PROBLEM TO WORK ON. Take each line of the entries below that contains "green" and copy it.

════════════════════

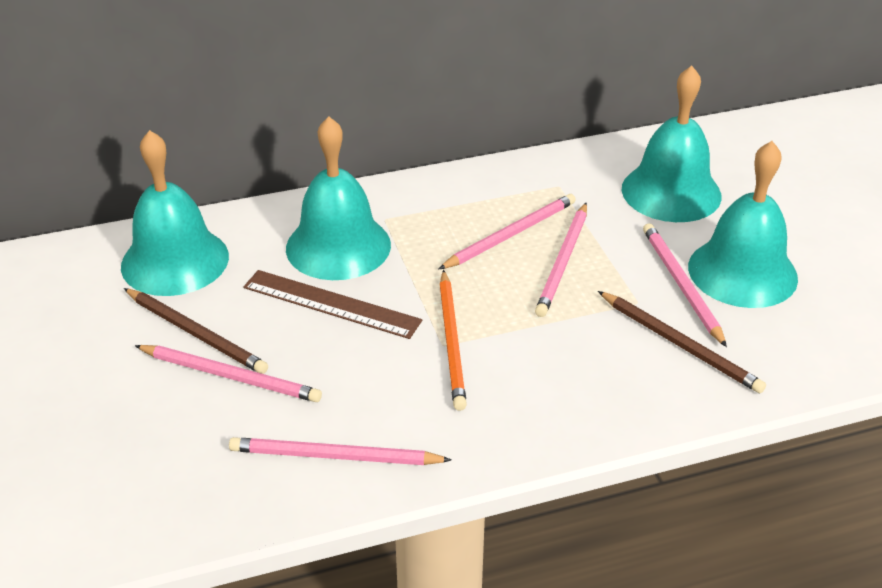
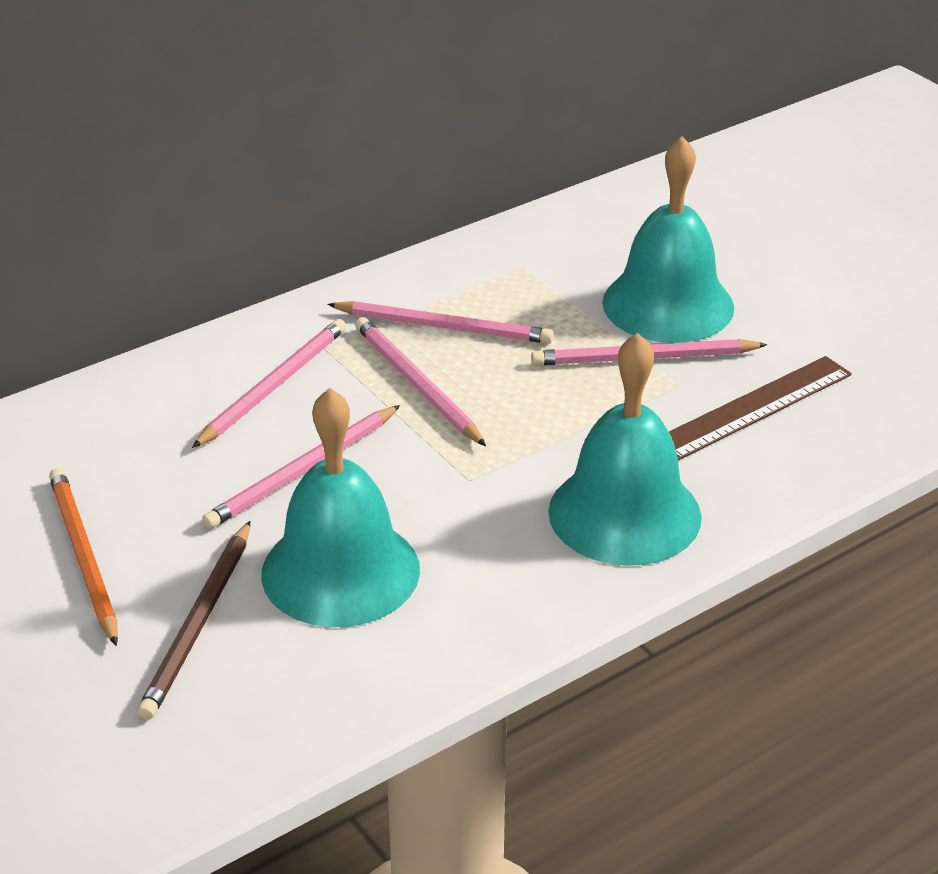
brown pencil: [124,288,268,374] [598,291,766,393] = 2 -> [137,521,250,720] = 1
turquoise bell: [121,130,229,296] [286,116,391,280] [622,66,722,222] [688,141,798,308] = 4 -> [261,388,420,627] [548,333,702,566] [602,136,734,343] = 3

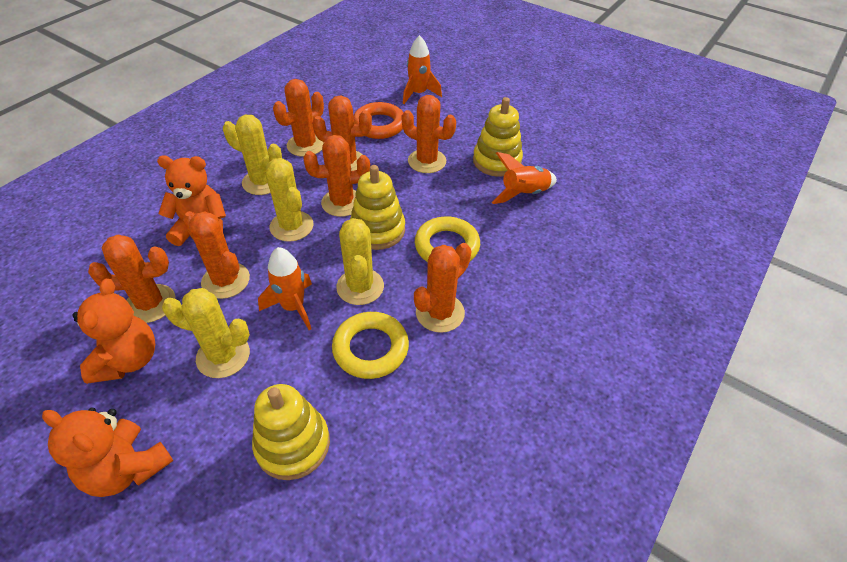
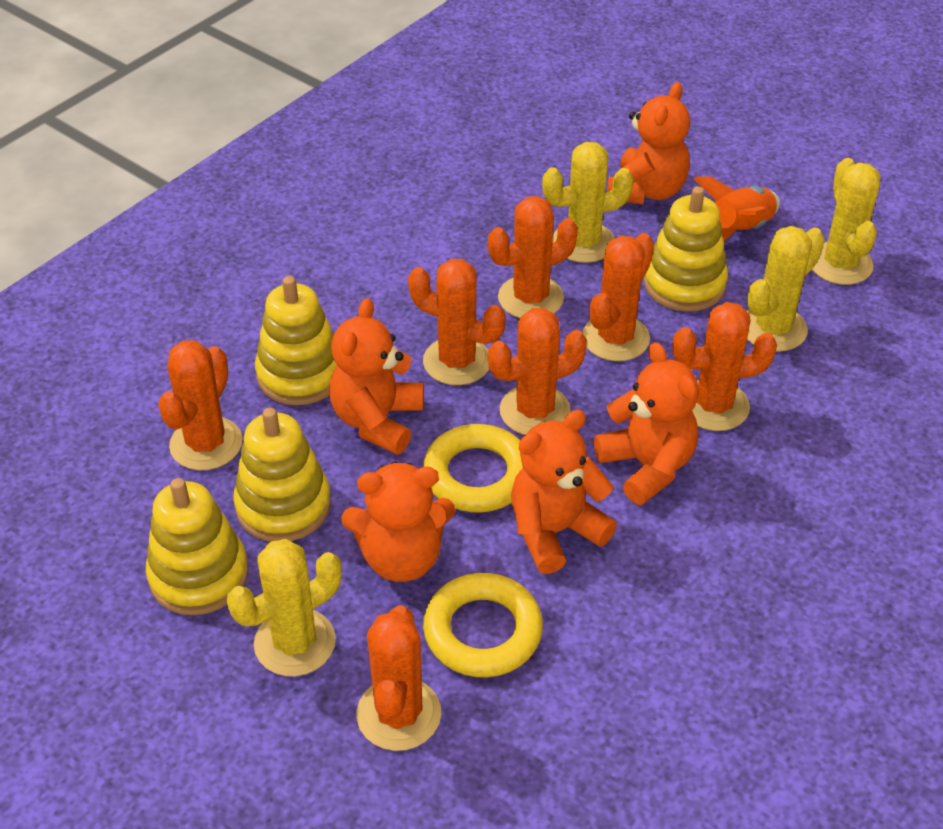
orange ring: [353,102,404,139] = 1 -> none = 0
orange rocket: [258,247,312,330] [403,35,442,104] [492,152,557,204] = 3 -> [694,177,780,242] = 1
orange teddy bear: [42,407,173,497] [72,279,155,384] [157,155,226,246] = 3 -> [329,298,424,455] [341,462,455,582] [511,410,617,574] [594,342,699,505] [607,82,690,204] = 5
yellow stacking toy: [252,384,330,480] [350,165,405,250] [473,97,523,177] = 3 -> [145,478,249,615] [233,408,331,542] [255,276,337,405] [643,186,728,312] = 4

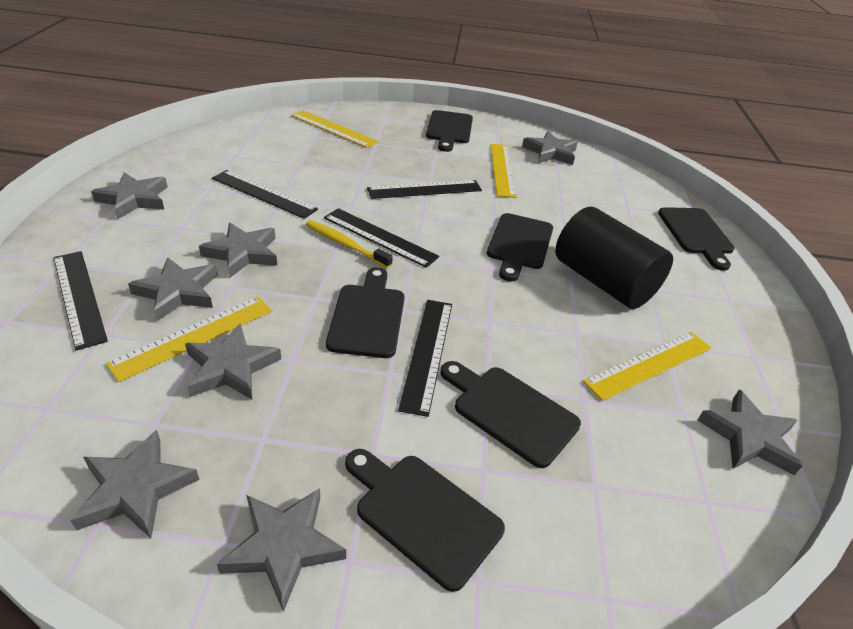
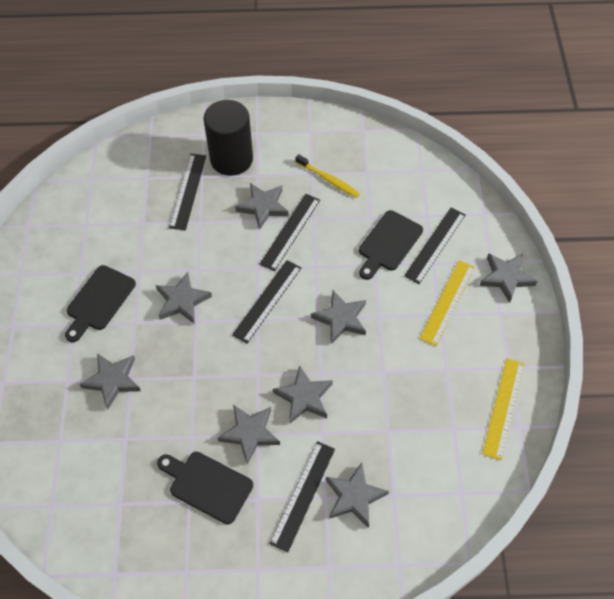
black cutting board: [326,267,405,358] [345,449,505,592] [426,110,473,152] [441,361,581,468] [487,213,553,282] [658,207,735,271] = 6 -> [65,265,136,342] [157,452,253,524] [359,210,423,280] = 3
yellow ruler: [106,297,272,382] [291,110,378,148] [490,144,517,198] [583,332,711,401] = 4 -> [420,260,475,346] [482,358,525,460] = 2

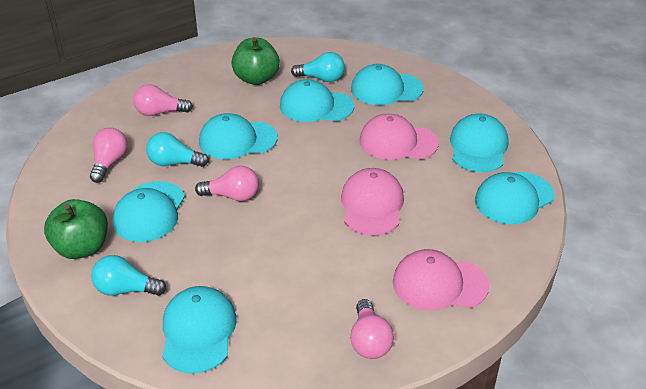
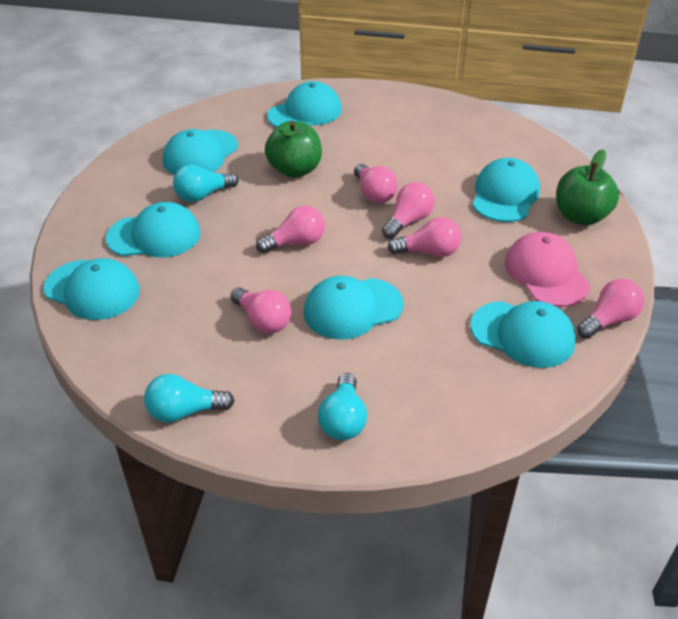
pink cap: [341,168,404,235] [360,113,439,160] [393,249,489,310] = 3 -> [505,232,590,307] = 1
pink light bulb: [90,128,128,183] [133,84,193,116] [195,166,259,201] [350,299,394,359] = 4 -> [231,287,291,333] [256,206,325,253] [354,164,398,204] [382,182,434,239] [388,217,461,257] [577,279,645,339] = 6

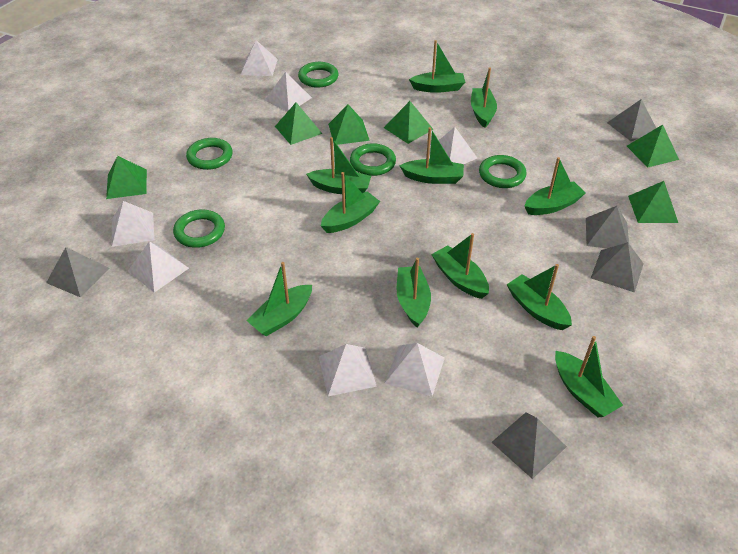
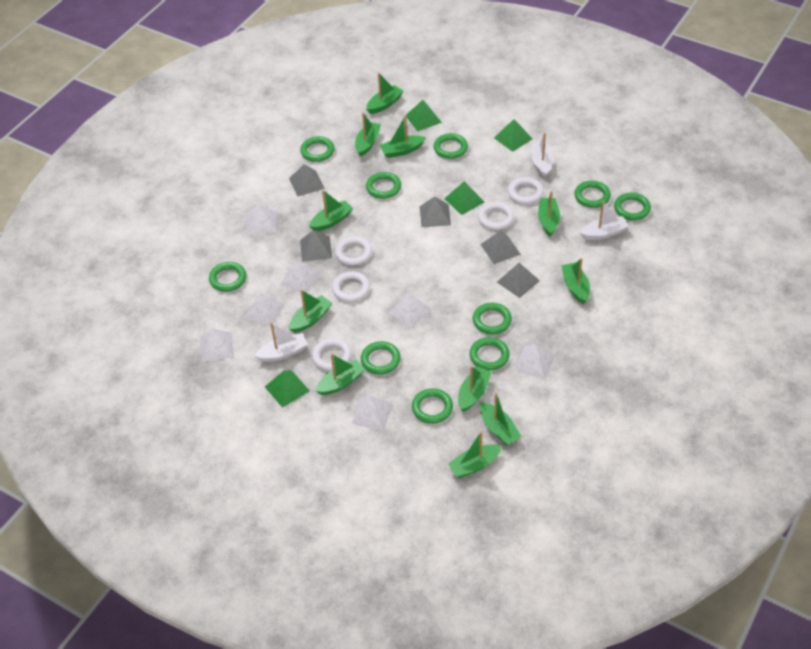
green pyramid: [106,156,147,199] [275,103,322,145] [328,105,370,145] [384,101,433,144] [627,125,679,168] [628,181,678,223] = 6 -> [265,370,309,408] [406,100,442,131] [444,181,484,215] [494,119,532,152] = 4
green ring: [173,209,225,248] [186,138,233,170] [298,62,338,88] [350,143,396,176] [479,155,526,188] = 5 -> [209,262,246,292] [300,136,335,162] [361,341,401,375] [366,172,401,199] [412,388,453,424] [434,133,468,159] [469,337,510,370] [473,303,512,334] [574,180,611,208] [614,193,651,220] = 10
white boat: none = 0 -> [255,322,308,362] [531,133,553,177] [580,201,629,240] = 3
white ring: none = 0 -> [312,338,352,371] [332,271,370,302] [335,236,372,265] [478,202,514,230] [508,177,543,204] = 5

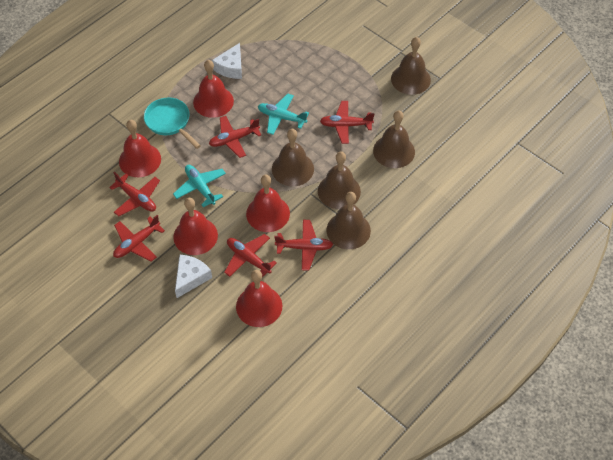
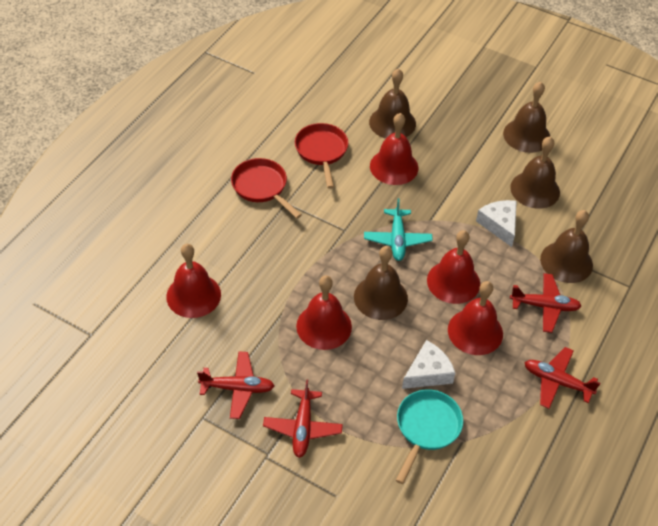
red pan: none = 0 -> [231,158,302,219] [295,123,348,189] = 2
red plane: [109,172,160,216] [113,215,165,262] [209,116,261,158] [224,234,277,277] [274,220,333,270] [320,101,374,144] = 6 -> [197,351,274,419] [263,379,343,458] [510,273,581,333] [524,347,600,409] = 4
turquoise plane: [173,165,226,207] [258,94,309,135] = 2 -> [364,198,433,261] = 1

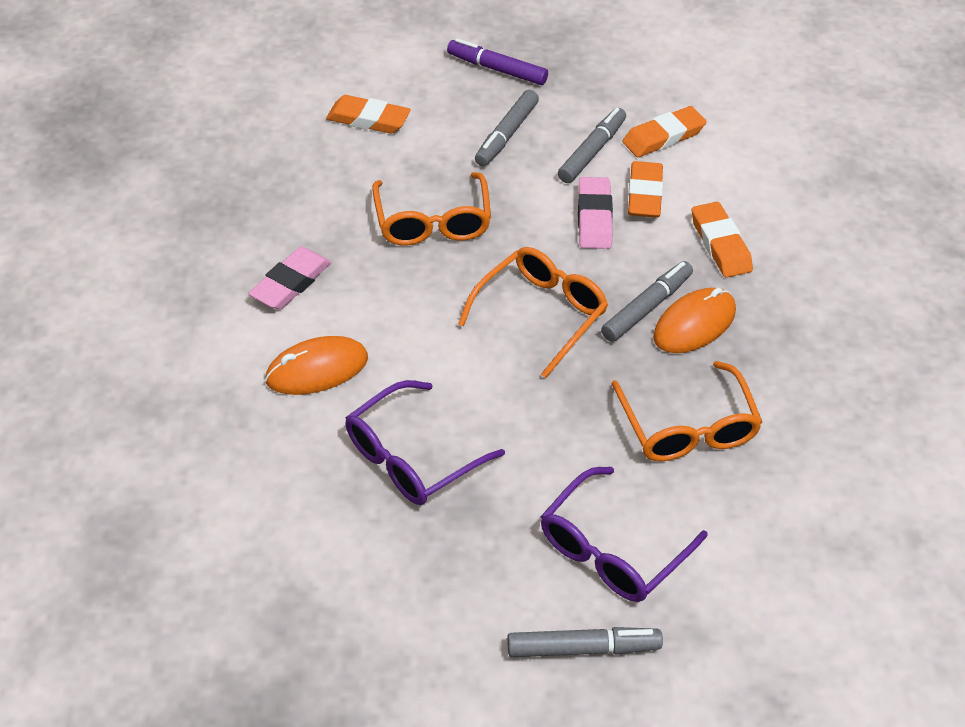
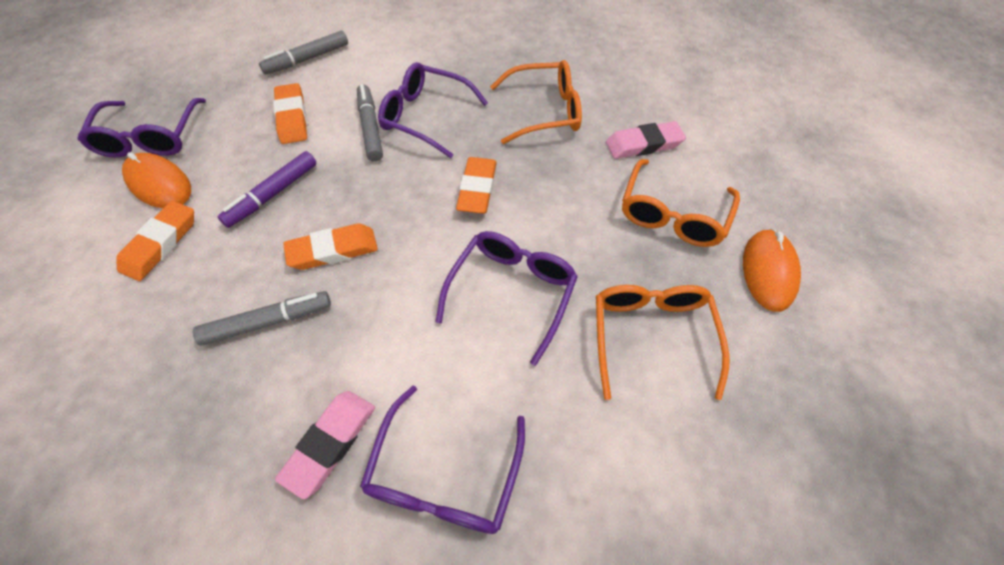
grey marker: [475,90,539,167] [507,627,663,657] [558,108,626,183] [601,261,693,342] = 4 -> [193,291,331,346] [259,31,348,74] [357,84,383,162] = 3
purple glasses: [345,380,505,505] [541,467,708,602] = 2 -> [78,98,206,158] [360,386,525,534] [378,62,488,158] [435,231,578,366] = 4

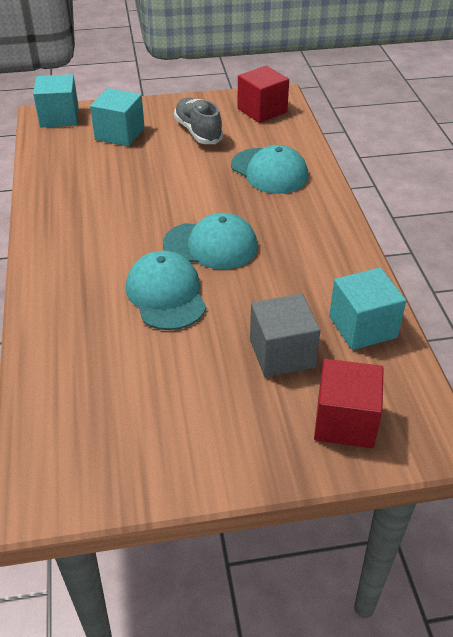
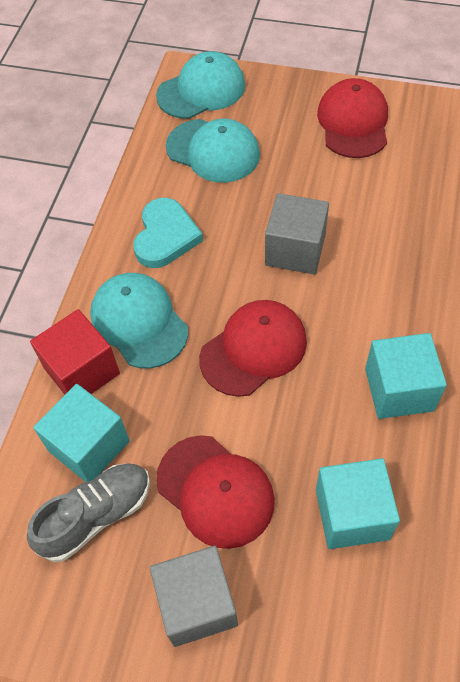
grey cube: [250,294,320,377] = 1 -> [150,546,238,647] [265,193,329,275] = 2
red cap: none = 0 -> [156,435,275,549] [199,300,307,397] [317,78,388,158] = 3
red cube: [237,66,289,123] [314,359,384,448] = 2 -> [30,309,120,395] = 1
turquoise heart: none = 0 -> [133,198,203,268] = 1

════════════════════

TASK RESULT.
green pyramid: [106,156,147,199] [275,103,322,145] [328,105,370,145] [384,101,433,144] [627,125,679,168] [628,181,678,223] = 6 -> [265,370,309,408] [406,100,442,131] [444,181,484,215] [494,119,532,152] = 4
green ring: [173,209,225,248] [186,138,233,170] [298,62,338,88] [350,143,396,176] [479,155,526,188] = 5 -> [209,262,246,292] [300,136,335,162] [361,341,401,375] [366,172,401,199] [412,388,453,424] [434,133,468,159] [469,337,510,370] [473,303,512,334] [574,180,611,208] [614,193,651,220] = 10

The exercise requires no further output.